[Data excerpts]
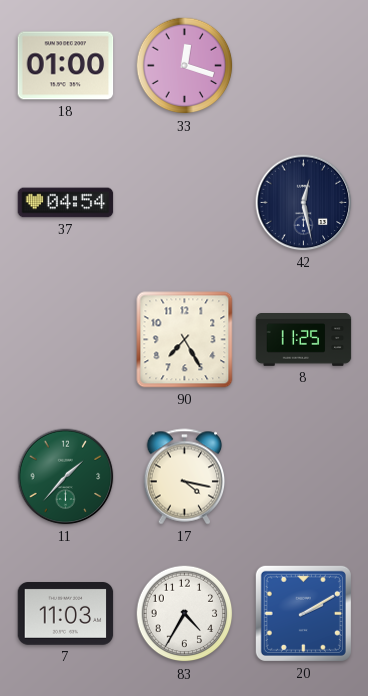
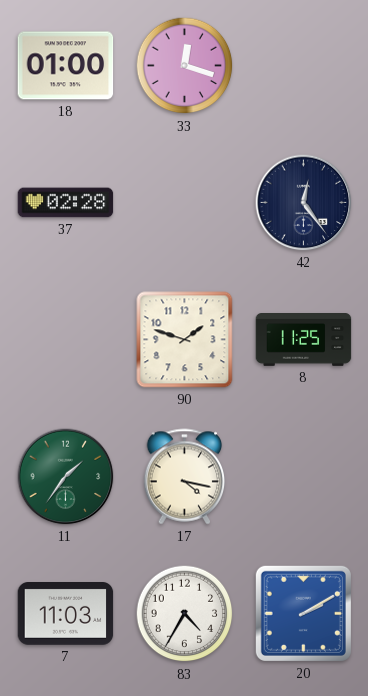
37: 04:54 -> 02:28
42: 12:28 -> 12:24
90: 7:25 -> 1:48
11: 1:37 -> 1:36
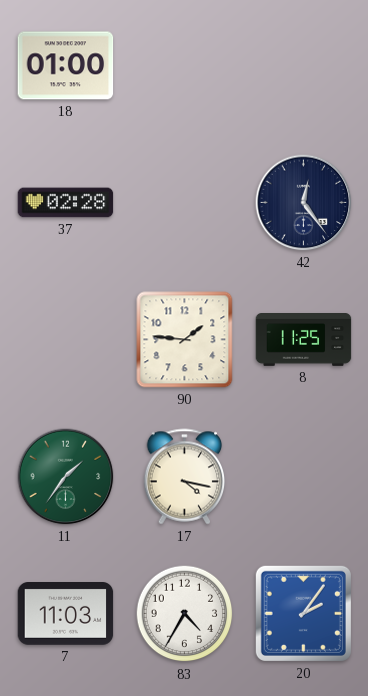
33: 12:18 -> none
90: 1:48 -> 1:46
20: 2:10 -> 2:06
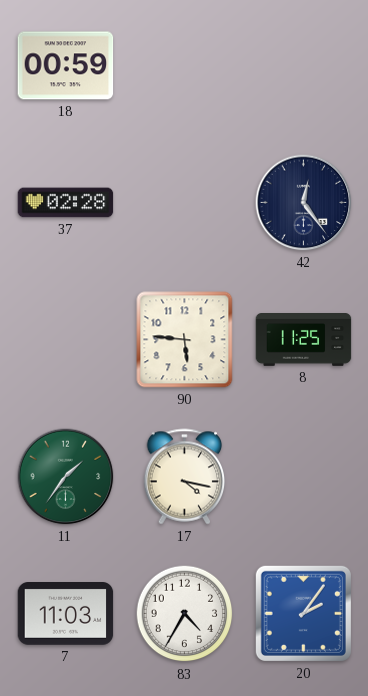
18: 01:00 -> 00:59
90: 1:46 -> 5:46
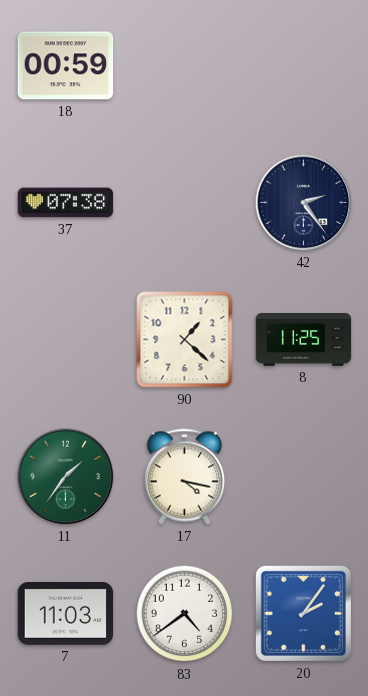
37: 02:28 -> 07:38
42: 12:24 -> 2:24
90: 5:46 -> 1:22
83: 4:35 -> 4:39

[Request]
Rewrite the listing above with "none" changed to "blank", leaving out the picture lines. Keep everything else the same.

[Answer to the task]
37: 04:54 -> 02:28
42: 12:28 -> 12:24
90: 7:25 -> 1:48
11: 1:37 -> 1:36
33: 12:18 -> blank
90: 1:48 -> 1:46
20: 2:10 -> 2:06
18: 01:00 -> 00:59
90: 1:46 -> 5:46
37: 02:28 -> 07:38
42: 12:24 -> 2:24
90: 5:46 -> 1:22
83: 4:35 -> 4:39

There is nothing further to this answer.